Exercise objective: Using the records below, output the stretch that opens with the line containing "purple star: (306, 455) -> (188, 478), moved" and closes with the line containing "green circle: (307, 166) -> (303, 133), moved", exactly and including both lines, with nothing more.

(Colored geometric primitive data)
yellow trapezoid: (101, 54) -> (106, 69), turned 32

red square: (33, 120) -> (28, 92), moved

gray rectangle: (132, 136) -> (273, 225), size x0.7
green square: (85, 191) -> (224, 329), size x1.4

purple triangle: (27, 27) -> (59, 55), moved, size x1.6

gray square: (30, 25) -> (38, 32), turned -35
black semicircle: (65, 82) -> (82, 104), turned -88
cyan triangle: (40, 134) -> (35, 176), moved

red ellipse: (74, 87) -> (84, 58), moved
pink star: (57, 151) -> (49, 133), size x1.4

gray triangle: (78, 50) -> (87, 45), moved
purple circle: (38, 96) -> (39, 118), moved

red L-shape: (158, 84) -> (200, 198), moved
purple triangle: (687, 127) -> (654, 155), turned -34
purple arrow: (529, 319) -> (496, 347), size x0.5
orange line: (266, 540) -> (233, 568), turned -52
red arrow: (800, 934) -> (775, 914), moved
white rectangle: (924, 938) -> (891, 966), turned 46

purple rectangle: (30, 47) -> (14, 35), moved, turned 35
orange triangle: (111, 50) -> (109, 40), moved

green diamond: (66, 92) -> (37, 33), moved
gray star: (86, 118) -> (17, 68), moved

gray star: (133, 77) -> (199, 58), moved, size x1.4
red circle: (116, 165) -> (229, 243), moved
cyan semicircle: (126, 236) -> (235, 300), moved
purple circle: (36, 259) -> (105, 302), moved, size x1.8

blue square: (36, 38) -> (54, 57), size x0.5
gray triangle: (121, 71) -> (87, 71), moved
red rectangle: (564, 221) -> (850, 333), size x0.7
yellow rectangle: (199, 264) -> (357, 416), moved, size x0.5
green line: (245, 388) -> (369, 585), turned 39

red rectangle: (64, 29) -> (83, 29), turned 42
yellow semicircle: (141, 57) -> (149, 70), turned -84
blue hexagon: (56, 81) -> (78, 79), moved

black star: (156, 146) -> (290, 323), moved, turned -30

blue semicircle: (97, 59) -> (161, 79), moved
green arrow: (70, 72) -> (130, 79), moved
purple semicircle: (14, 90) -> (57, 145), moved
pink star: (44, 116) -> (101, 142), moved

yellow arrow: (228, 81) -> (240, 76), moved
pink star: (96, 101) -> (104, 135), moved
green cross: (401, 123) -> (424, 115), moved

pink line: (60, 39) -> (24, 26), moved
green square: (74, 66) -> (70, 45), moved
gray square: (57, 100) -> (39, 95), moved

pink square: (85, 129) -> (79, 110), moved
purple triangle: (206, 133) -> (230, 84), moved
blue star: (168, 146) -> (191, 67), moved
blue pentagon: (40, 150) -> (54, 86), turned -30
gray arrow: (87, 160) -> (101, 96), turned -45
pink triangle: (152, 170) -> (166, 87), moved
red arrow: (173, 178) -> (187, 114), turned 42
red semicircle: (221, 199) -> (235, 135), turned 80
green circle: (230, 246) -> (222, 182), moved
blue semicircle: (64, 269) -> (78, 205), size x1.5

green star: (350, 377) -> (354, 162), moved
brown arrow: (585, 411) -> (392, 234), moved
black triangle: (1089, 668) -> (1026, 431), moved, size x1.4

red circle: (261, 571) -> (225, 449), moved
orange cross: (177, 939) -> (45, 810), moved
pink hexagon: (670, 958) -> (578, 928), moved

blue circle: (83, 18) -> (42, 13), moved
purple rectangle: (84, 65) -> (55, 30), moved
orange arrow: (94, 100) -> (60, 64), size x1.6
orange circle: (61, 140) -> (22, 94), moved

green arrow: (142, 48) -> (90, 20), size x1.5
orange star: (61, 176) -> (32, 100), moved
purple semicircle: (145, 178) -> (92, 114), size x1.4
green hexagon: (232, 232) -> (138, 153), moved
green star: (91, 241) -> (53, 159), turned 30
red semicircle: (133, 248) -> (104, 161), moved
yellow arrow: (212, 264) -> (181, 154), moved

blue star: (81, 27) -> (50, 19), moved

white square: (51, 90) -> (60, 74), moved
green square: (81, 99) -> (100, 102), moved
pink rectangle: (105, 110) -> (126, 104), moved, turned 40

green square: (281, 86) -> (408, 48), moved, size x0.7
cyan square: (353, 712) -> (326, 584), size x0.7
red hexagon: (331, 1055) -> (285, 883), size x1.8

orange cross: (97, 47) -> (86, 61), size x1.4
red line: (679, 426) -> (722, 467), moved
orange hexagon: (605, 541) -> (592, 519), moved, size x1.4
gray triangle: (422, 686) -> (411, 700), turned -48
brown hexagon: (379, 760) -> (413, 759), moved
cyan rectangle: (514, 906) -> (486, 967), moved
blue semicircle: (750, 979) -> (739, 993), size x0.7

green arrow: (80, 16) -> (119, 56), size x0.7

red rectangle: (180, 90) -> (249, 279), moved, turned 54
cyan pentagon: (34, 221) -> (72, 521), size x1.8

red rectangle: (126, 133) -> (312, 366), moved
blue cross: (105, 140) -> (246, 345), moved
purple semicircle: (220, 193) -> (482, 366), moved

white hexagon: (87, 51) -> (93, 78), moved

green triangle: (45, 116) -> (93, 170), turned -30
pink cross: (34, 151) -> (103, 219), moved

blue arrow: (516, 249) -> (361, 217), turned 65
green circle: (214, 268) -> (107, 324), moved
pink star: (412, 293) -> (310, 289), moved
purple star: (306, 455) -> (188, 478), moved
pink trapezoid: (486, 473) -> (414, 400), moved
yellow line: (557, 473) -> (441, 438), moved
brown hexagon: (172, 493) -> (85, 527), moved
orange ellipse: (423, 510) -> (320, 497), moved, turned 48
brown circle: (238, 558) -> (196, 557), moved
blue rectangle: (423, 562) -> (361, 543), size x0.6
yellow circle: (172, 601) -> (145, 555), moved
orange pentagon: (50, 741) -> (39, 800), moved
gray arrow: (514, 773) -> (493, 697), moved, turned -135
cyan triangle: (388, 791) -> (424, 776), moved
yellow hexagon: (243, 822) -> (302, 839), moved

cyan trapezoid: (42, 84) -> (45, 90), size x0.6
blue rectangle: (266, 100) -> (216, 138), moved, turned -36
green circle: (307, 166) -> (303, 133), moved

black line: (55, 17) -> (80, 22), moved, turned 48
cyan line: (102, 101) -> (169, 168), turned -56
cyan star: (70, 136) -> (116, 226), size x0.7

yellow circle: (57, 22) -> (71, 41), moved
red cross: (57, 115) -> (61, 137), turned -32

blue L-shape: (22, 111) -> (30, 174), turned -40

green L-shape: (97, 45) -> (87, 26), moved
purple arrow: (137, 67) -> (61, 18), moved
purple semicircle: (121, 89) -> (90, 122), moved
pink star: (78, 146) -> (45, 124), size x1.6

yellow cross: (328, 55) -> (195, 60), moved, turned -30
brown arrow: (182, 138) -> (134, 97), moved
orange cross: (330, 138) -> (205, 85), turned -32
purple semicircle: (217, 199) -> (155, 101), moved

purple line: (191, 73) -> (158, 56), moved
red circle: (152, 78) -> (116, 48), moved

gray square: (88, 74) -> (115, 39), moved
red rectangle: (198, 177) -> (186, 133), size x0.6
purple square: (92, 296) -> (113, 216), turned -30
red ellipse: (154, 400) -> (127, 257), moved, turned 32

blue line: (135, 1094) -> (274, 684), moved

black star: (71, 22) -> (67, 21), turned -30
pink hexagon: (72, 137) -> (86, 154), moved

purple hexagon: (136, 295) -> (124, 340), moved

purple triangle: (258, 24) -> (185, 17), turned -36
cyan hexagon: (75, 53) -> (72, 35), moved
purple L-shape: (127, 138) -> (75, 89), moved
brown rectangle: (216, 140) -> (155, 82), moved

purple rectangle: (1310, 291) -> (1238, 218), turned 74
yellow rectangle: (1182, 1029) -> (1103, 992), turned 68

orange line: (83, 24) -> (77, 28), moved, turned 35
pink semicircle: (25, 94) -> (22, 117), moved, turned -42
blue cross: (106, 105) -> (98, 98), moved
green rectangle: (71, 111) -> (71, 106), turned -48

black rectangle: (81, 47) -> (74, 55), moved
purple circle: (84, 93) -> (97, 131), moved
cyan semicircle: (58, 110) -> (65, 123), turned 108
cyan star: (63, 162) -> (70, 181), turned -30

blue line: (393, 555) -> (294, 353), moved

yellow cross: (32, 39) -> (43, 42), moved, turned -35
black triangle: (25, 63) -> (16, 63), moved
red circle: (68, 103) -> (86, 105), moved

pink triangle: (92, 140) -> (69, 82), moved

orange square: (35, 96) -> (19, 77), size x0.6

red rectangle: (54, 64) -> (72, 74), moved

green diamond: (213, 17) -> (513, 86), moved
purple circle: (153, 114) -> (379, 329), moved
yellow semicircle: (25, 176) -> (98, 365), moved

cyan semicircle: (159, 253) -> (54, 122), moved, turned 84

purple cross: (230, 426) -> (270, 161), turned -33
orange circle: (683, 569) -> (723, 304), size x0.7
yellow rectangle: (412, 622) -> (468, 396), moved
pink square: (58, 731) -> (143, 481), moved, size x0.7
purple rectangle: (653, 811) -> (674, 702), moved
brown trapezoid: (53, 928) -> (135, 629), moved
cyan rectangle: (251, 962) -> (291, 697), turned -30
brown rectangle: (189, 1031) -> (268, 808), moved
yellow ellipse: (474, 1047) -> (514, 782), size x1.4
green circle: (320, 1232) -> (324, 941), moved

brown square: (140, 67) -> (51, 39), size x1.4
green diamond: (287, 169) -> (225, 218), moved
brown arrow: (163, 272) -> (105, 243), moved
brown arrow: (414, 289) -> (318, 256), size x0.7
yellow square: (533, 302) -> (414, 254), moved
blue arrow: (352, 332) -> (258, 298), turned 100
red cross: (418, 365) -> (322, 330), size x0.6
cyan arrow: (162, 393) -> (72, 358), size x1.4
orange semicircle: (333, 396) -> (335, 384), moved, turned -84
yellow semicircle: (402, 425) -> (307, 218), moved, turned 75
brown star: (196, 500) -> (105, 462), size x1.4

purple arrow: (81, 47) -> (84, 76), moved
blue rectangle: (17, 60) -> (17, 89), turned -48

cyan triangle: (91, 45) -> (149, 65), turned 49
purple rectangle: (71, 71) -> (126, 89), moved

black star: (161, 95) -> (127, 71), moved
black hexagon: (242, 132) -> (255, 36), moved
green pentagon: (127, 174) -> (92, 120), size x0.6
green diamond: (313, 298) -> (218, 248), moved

Answer space:
purple star: (306, 455) -> (188, 478), moved
pink trapezoid: (486, 473) -> (414, 400), moved
yellow line: (557, 473) -> (441, 438), moved
brown hexagon: (172, 493) -> (85, 527), moved
orange ellipse: (423, 510) -> (320, 497), moved, turned 48
brown circle: (238, 558) -> (196, 557), moved
blue rectangle: (423, 562) -> (361, 543), size x0.6
yellow circle: (172, 601) -> (145, 555), moved
orange pentagon: (50, 741) -> (39, 800), moved
gray arrow: (514, 773) -> (493, 697), moved, turned -135
cyan triangle: (388, 791) -> (424, 776), moved
yellow hexagon: (243, 822) -> (302, 839), moved

cyan trapezoid: (42, 84) -> (45, 90), size x0.6
blue rectangle: (266, 100) -> (216, 138), moved, turned -36
green circle: (307, 166) -> (303, 133), moved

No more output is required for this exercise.